● **Work required**:
Transcribe the lines exactly, beginning with the one that contains "Thijs - Mail: [822,315,1049,510]" and ending with the final line of the records. Do not transcribe pictures.

Stored dataset items:
☆ ☆ ☆
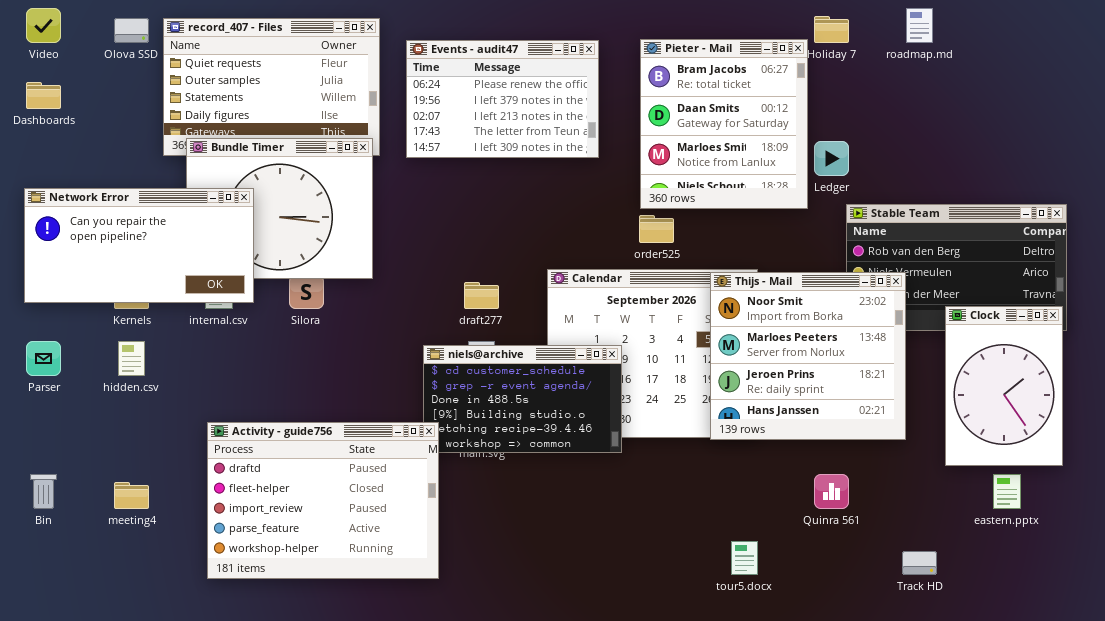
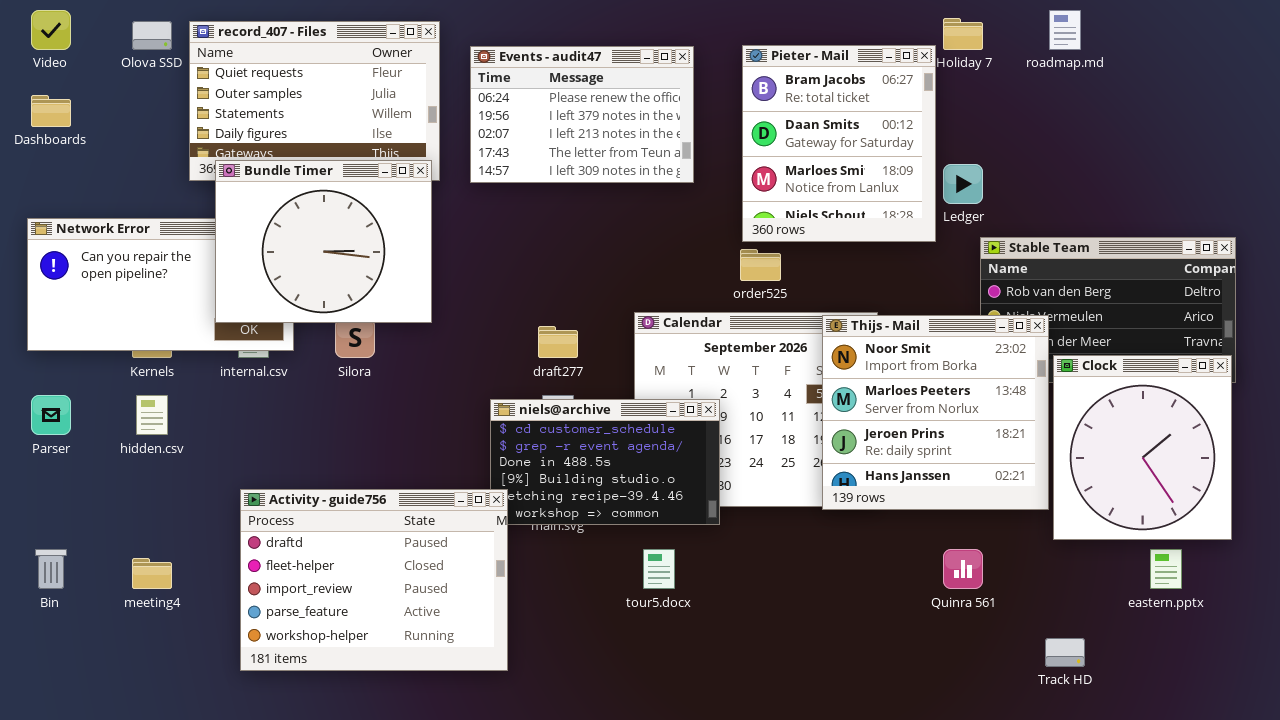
Bundle Timer: [186,138,373,279] -> [215,160,432,323], raised
Clock: [945,306,1063,466] -> [1053,355,1232,540], resized
tour5.docx: [731,541,758,575] -> [643,549,675,589], moved

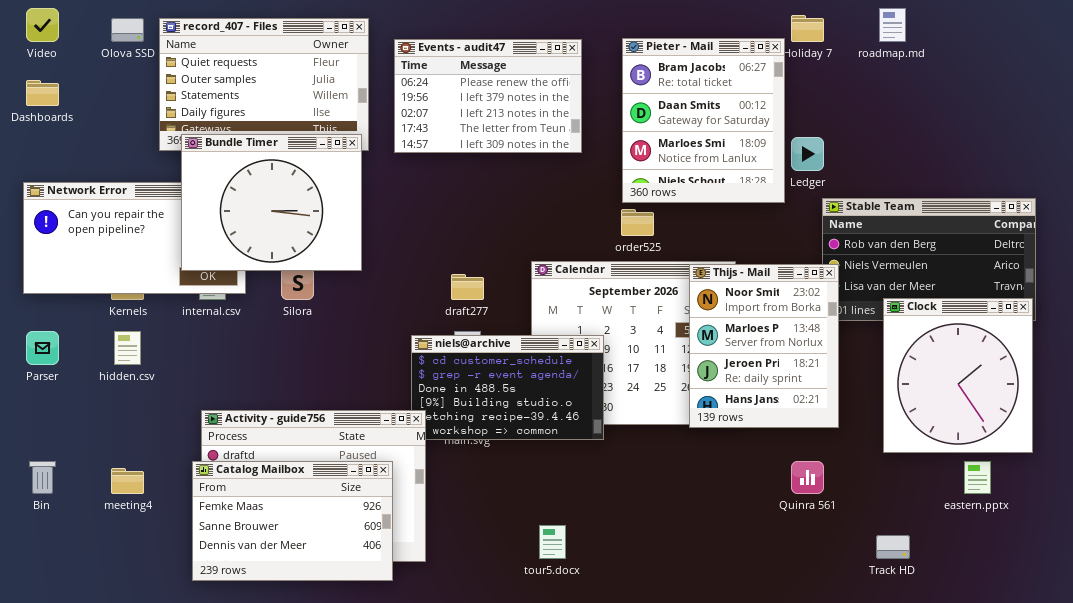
Thijs - Mail: [822,315,1049,510] -> [689,264,839,428], resized
tour5.docx: [643,549,675,589] -> [539,525,566,559], moved
Catalog Mailbox: none -> [192,461,393,581], opened

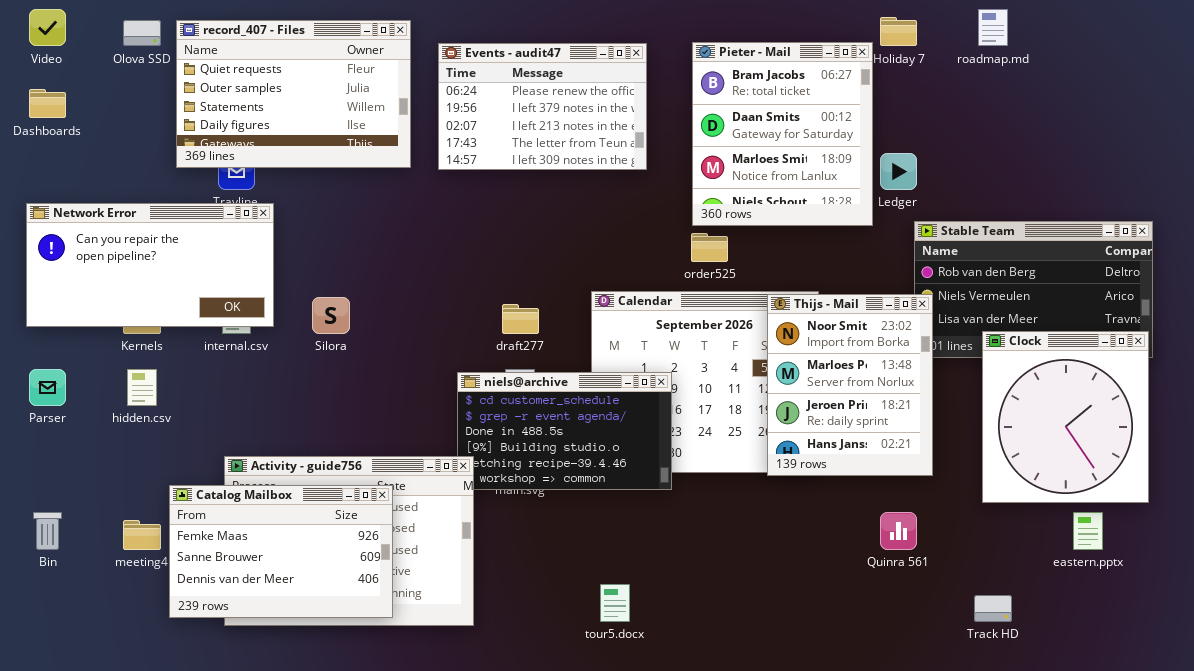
Bundle Timer: [181,134,362,271] -> none, closed
Catalog Mailbox: [192,461,393,581] -> [169,485,393,618], moved

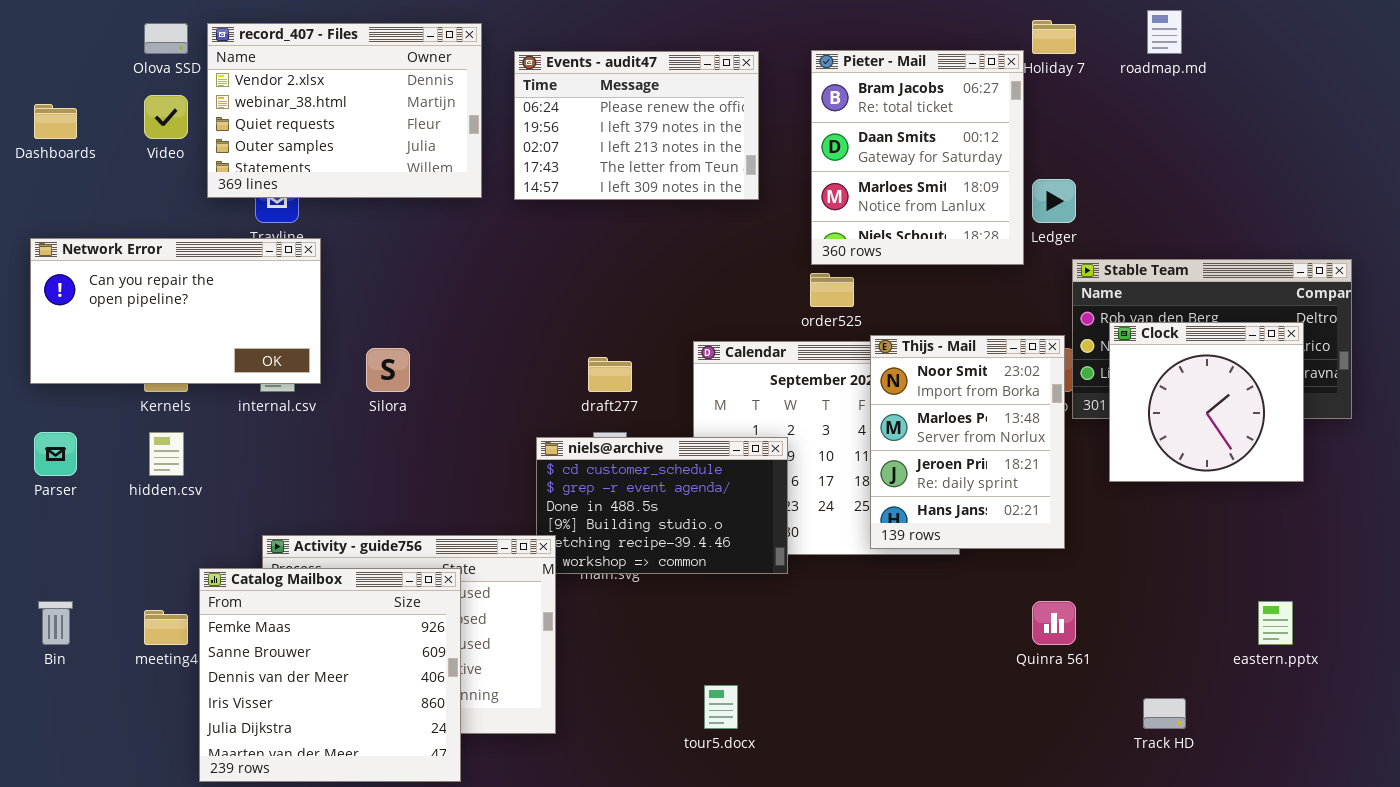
Video: [29,9,66,46] -> [144,95,188,139], moved
record_407 - Files: [176,20,411,168] -> [207,23,482,198], scrolled up 2 rows
Thijs - Mail: [767,294,933,476] -> [870,335,1065,549], moved
Clock: [982,331,1149,503] -> [1109,322,1304,482], moved, resized
Catalog Mailbox: [169,485,393,618] -> [199,568,461,782], resized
☆ ☆ ☆
● **Solved problem**:
Thijs - Mail: [822,315,1049,510] -> [689,264,839,428], resized
tour5.docx: [643,549,675,589] -> [539,525,566,559], moved
Catalog Mailbox: none -> [192,461,393,581], opened

Bundle Timer: [181,134,362,271] -> none, closed
Catalog Mailbox: [192,461,393,581] -> [169,485,393,618], moved

Video: [29,9,66,46] -> [144,95,188,139], moved
record_407 - Files: [176,20,411,168] -> [207,23,482,198], scrolled up 2 rows
Thijs - Mail: [767,294,933,476] -> [870,335,1065,549], moved
Clock: [982,331,1149,503] -> [1109,322,1304,482], moved, resized
Catalog Mailbox: [169,485,393,618] -> [199,568,461,782], resized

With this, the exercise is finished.